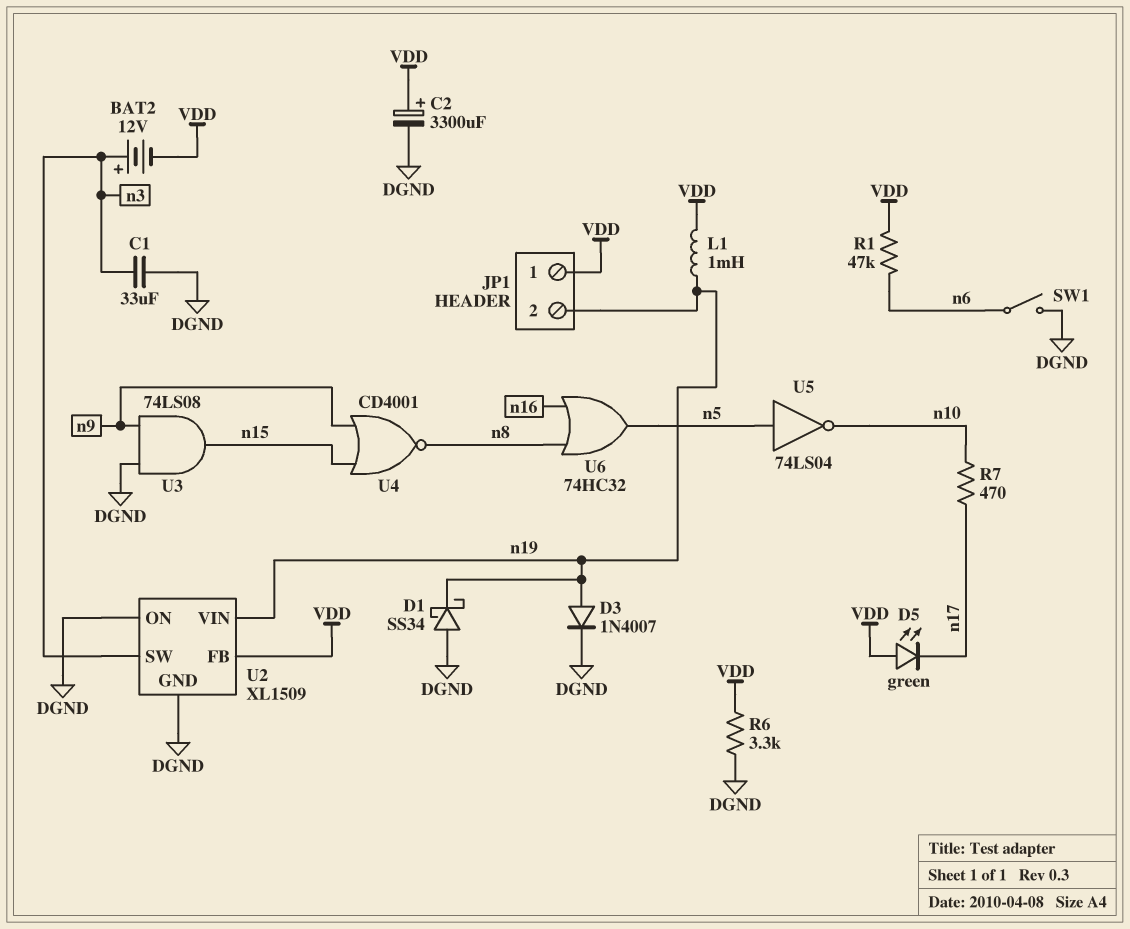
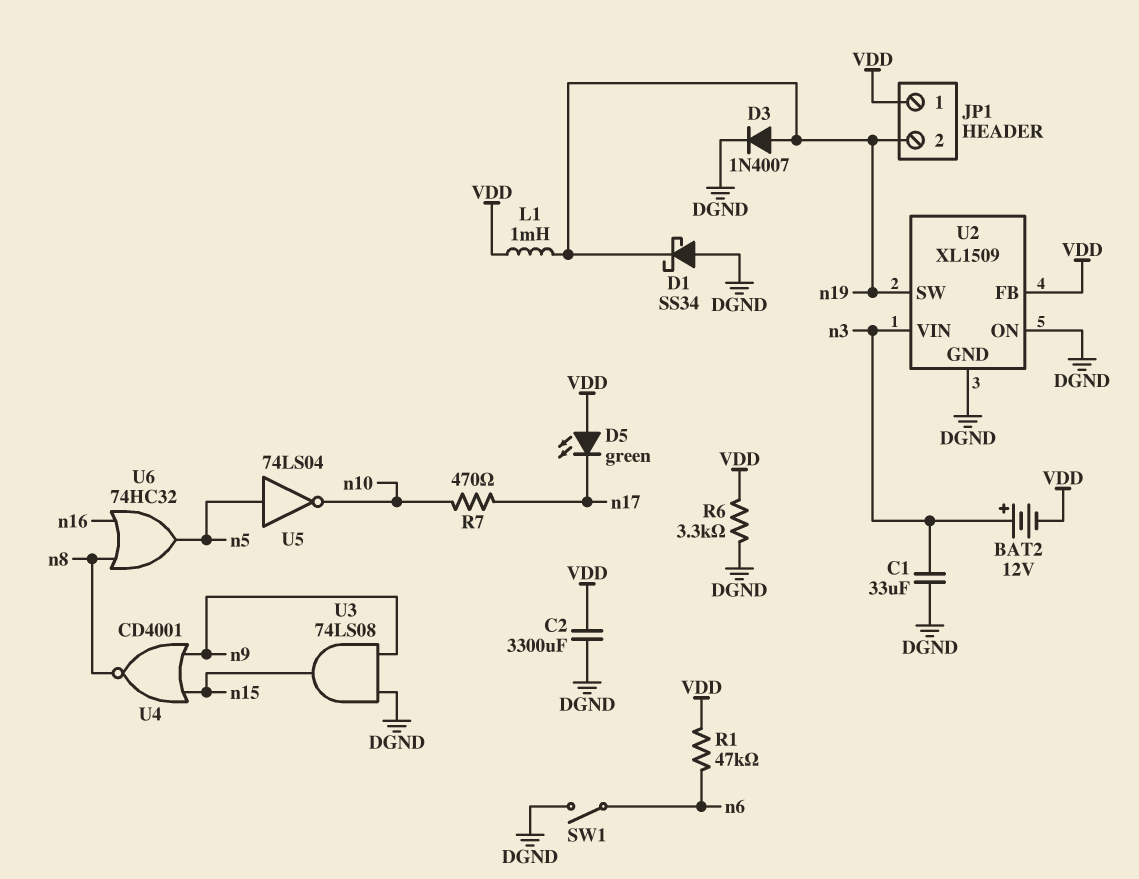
C2: 3300uF (plus VDD, minus DGND) -> 3300uF (DGND, VDD)
U2 pin SW: n3 -> n19
U2 pin VIN: n19 -> n3

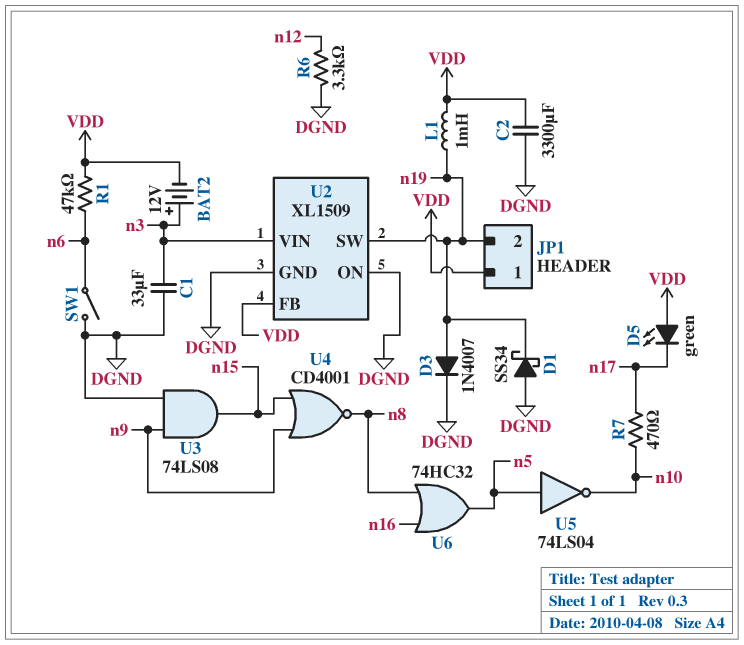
R6: 3.3k (DGND, VDD) -> 3.3k (DGND, n12)

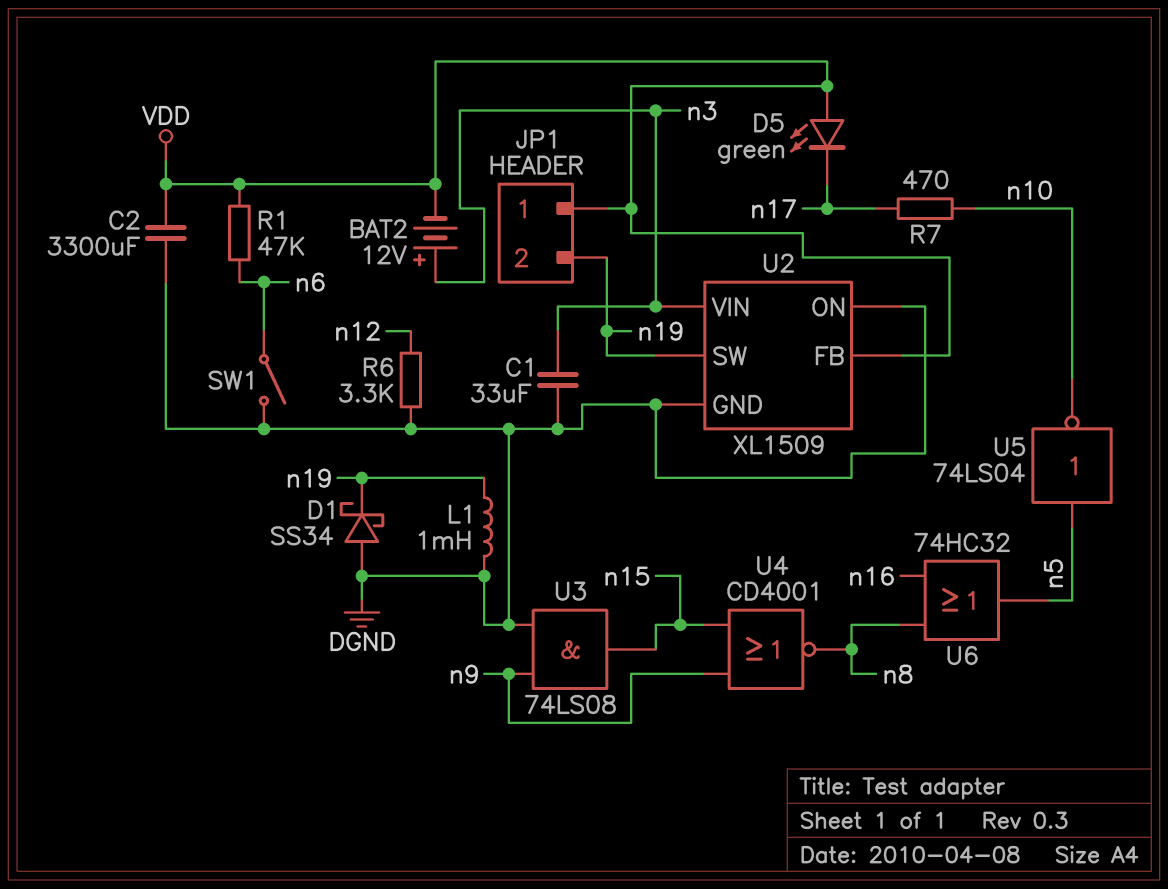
D3: diode 1N4007 (A n19, K DGND) -> none
L1: 1mH (VDD, n19) -> 1mH (DGND, n19)

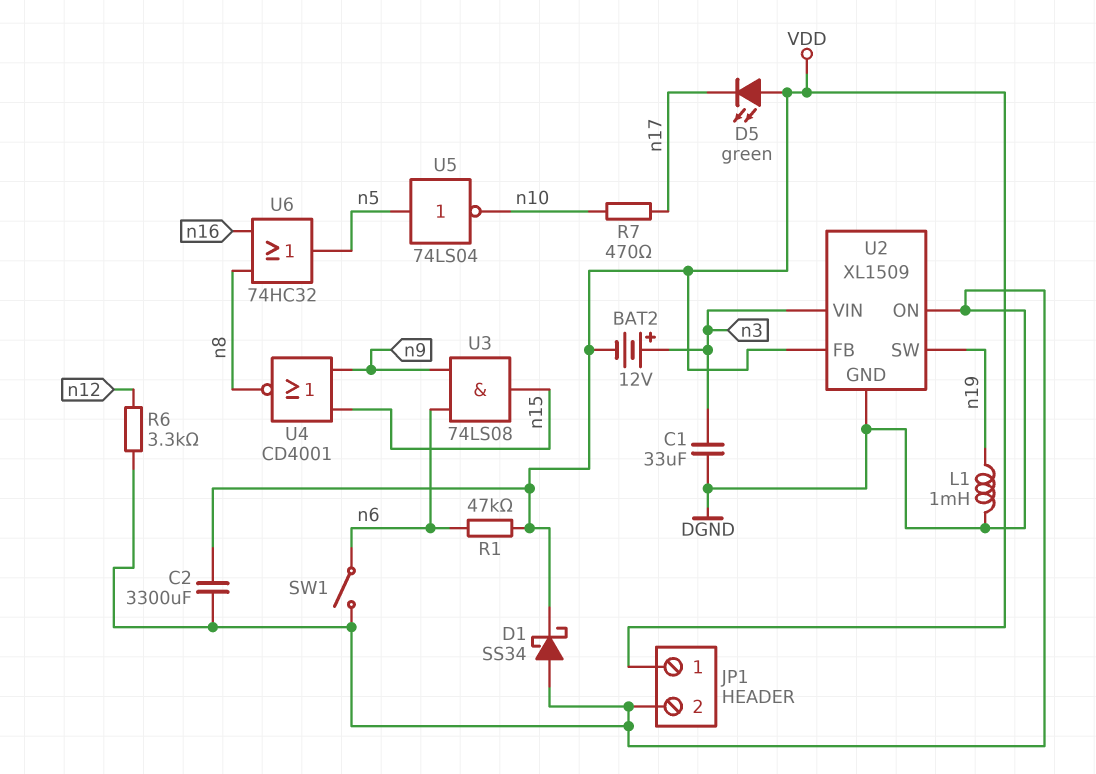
D1: schottky SS34 (A DGND, K n19) -> schottky SS34 (A DGND, K VDD)
JP1 pin 2: n19 -> DGND
U3: AND 74LS08 (in DGND, in n9, out n15) -> AND 74LS08 (in n6, in n9, out n15)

_WORK TO COMPLETE_
Print exactly, with no pictures, the lines above from the one that holds "U2 pin SW: n3 -> n19" through the one that holds "JP1 pin 2: n19 -> DGND", both of them included.

_ANSWER SECTION_
U2 pin SW: n3 -> n19
U2 pin VIN: n19 -> n3

R6: 3.3k (DGND, VDD) -> 3.3k (DGND, n12)

D3: diode 1N4007 (A n19, K DGND) -> none
L1: 1mH (VDD, n19) -> 1mH (DGND, n19)

D1: schottky SS34 (A DGND, K n19) -> schottky SS34 (A DGND, K VDD)
JP1 pin 2: n19 -> DGND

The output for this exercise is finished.